Print the listing below exactly.

#### SUPPLIED RECORDS:
------------------------------------------------

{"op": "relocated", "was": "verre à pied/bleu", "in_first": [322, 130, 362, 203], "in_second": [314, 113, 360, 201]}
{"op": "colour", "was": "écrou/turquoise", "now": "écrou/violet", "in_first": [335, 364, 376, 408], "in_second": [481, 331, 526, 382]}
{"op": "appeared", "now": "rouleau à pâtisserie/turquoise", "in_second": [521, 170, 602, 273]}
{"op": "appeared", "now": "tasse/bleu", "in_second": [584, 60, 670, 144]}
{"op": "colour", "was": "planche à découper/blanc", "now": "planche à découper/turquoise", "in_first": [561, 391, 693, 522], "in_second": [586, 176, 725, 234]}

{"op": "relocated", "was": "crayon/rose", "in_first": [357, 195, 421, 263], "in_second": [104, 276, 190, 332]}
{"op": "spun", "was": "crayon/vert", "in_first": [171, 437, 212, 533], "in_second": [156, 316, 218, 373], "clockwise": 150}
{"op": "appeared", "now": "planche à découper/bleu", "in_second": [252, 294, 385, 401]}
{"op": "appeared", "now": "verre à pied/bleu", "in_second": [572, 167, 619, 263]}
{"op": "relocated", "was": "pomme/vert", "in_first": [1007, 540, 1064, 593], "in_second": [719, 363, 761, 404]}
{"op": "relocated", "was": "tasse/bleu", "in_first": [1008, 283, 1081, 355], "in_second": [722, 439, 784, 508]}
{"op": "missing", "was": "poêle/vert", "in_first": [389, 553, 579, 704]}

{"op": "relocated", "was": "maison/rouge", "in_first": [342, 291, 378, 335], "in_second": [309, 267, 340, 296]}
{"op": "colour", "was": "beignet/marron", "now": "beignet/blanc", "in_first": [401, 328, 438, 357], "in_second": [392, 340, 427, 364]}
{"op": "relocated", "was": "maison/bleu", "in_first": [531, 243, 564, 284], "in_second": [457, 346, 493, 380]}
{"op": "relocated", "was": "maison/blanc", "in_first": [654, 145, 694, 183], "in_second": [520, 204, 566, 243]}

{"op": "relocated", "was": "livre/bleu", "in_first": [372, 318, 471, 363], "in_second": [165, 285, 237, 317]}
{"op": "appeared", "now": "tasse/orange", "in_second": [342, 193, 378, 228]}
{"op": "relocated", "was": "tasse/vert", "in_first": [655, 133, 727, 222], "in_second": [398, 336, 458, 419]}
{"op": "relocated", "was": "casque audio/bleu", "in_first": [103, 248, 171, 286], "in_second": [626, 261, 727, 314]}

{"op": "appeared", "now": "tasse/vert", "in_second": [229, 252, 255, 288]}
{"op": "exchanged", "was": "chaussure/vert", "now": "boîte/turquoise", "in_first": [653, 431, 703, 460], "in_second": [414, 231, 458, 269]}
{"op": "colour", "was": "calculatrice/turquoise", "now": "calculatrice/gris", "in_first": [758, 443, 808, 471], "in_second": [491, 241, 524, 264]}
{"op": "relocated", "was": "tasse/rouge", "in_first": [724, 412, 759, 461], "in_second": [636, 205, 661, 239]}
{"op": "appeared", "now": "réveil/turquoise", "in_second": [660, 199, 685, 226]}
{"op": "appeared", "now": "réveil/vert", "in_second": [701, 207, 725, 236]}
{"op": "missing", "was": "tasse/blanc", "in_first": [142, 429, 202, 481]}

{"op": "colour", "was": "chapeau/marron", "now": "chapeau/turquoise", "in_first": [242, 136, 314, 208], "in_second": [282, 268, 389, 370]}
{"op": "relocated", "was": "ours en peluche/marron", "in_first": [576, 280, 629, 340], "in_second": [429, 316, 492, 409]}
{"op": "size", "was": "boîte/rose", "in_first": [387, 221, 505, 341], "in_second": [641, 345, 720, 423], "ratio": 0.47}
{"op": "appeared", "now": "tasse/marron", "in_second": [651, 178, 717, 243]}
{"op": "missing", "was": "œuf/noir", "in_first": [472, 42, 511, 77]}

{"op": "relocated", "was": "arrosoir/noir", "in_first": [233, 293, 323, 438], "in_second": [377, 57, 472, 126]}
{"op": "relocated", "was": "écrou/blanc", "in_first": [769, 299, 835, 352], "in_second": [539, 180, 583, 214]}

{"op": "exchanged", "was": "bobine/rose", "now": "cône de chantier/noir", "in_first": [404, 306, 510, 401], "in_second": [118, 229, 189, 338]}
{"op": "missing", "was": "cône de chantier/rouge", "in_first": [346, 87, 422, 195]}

------------------------------------------------

#### SOLUTION TO THIS EXERCISE:
{"op": "relocated", "was": "verre à pied/bleu", "in_first": [322, 130, 362, 203], "in_second": [314, 113, 360, 201]}
{"op": "colour", "was": "écrou/turquoise", "now": "écrou/violet", "in_first": [335, 364, 376, 408], "in_second": [481, 331, 526, 382]}
{"op": "appeared", "now": "rouleau à pâtisserie/turquoise", "in_second": [521, 170, 602, 273]}
{"op": "appeared", "now": "tasse/bleu", "in_second": [584, 60, 670, 144]}
{"op": "colour", "was": "planche à découper/blanc", "now": "planche à découper/turquoise", "in_first": [561, 391, 693, 522], "in_second": [586, 176, 725, 234]}

{"op": "relocated", "was": "crayon/rose", "in_first": [357, 195, 421, 263], "in_second": [104, 276, 190, 332]}
{"op": "spun", "was": "crayon/vert", "in_first": [171, 437, 212, 533], "in_second": [156, 316, 218, 373], "clockwise": 150}
{"op": "appeared", "now": "planche à découper/bleu", "in_second": [252, 294, 385, 401]}
{"op": "appeared", "now": "verre à pied/bleu", "in_second": [572, 167, 619, 263]}
{"op": "relocated", "was": "pomme/vert", "in_first": [1007, 540, 1064, 593], "in_second": [719, 363, 761, 404]}
{"op": "relocated", "was": "tasse/bleu", "in_first": [1008, 283, 1081, 355], "in_second": [722, 439, 784, 508]}
{"op": "missing", "was": "poêle/vert", "in_first": [389, 553, 579, 704]}

{"op": "relocated", "was": "maison/rouge", "in_first": [342, 291, 378, 335], "in_second": [309, 267, 340, 296]}
{"op": "colour", "was": "beignet/marron", "now": "beignet/blanc", "in_first": [401, 328, 438, 357], "in_second": [392, 340, 427, 364]}
{"op": "relocated", "was": "maison/bleu", "in_first": [531, 243, 564, 284], "in_second": [457, 346, 493, 380]}
{"op": "relocated", "was": "maison/blanc", "in_first": [654, 145, 694, 183], "in_second": [520, 204, 566, 243]}

{"op": "relocated", "was": "livre/bleu", "in_first": [372, 318, 471, 363], "in_second": [165, 285, 237, 317]}
{"op": "appeared", "now": "tasse/orange", "in_second": [342, 193, 378, 228]}
{"op": "relocated", "was": "tasse/vert", "in_first": [655, 133, 727, 222], "in_second": [398, 336, 458, 419]}
{"op": "relocated", "was": "casque audio/bleu", "in_first": [103, 248, 171, 286], "in_second": [626, 261, 727, 314]}

{"op": "appeared", "now": "tasse/vert", "in_second": [229, 252, 255, 288]}
{"op": "exchanged", "was": "chaussure/vert", "now": "boîte/turquoise", "in_first": [653, 431, 703, 460], "in_second": [414, 231, 458, 269]}
{"op": "colour", "was": "calculatrice/turquoise", "now": "calculatrice/gris", "in_first": [758, 443, 808, 471], "in_second": [491, 241, 524, 264]}
{"op": "relocated", "was": "tasse/rouge", "in_first": [724, 412, 759, 461], "in_second": [636, 205, 661, 239]}
{"op": "appeared", "now": "réveil/turquoise", "in_second": [660, 199, 685, 226]}
{"op": "appeared", "now": "réveil/vert", "in_second": [701, 207, 725, 236]}
{"op": "missing", "was": "tasse/blanc", "in_first": [142, 429, 202, 481]}

{"op": "colour", "was": "chapeau/marron", "now": "chapeau/turquoise", "in_first": [242, 136, 314, 208], "in_second": [282, 268, 389, 370]}
{"op": "relocated", "was": "ours en peluche/marron", "in_first": [576, 280, 629, 340], "in_second": [429, 316, 492, 409]}
{"op": "size", "was": "boîte/rose", "in_first": [387, 221, 505, 341], "in_second": [641, 345, 720, 423], "ratio": 0.47}
{"op": "appeared", "now": "tasse/marron", "in_second": [651, 178, 717, 243]}
{"op": "missing", "was": "œuf/noir", "in_first": [472, 42, 511, 77]}

{"op": "relocated", "was": "arrosoir/noir", "in_first": [233, 293, 323, 438], "in_second": [377, 57, 472, 126]}
{"op": "relocated", "was": "écrou/blanc", "in_first": [769, 299, 835, 352], "in_second": [539, 180, 583, 214]}

{"op": "exchanged", "was": "bobine/rose", "now": "cône de chantier/noir", "in_first": [404, 306, 510, 401], "in_second": [118, 229, 189, 338]}
{"op": "missing", "was": "cône de chantier/rouge", "in_first": [346, 87, 422, 195]}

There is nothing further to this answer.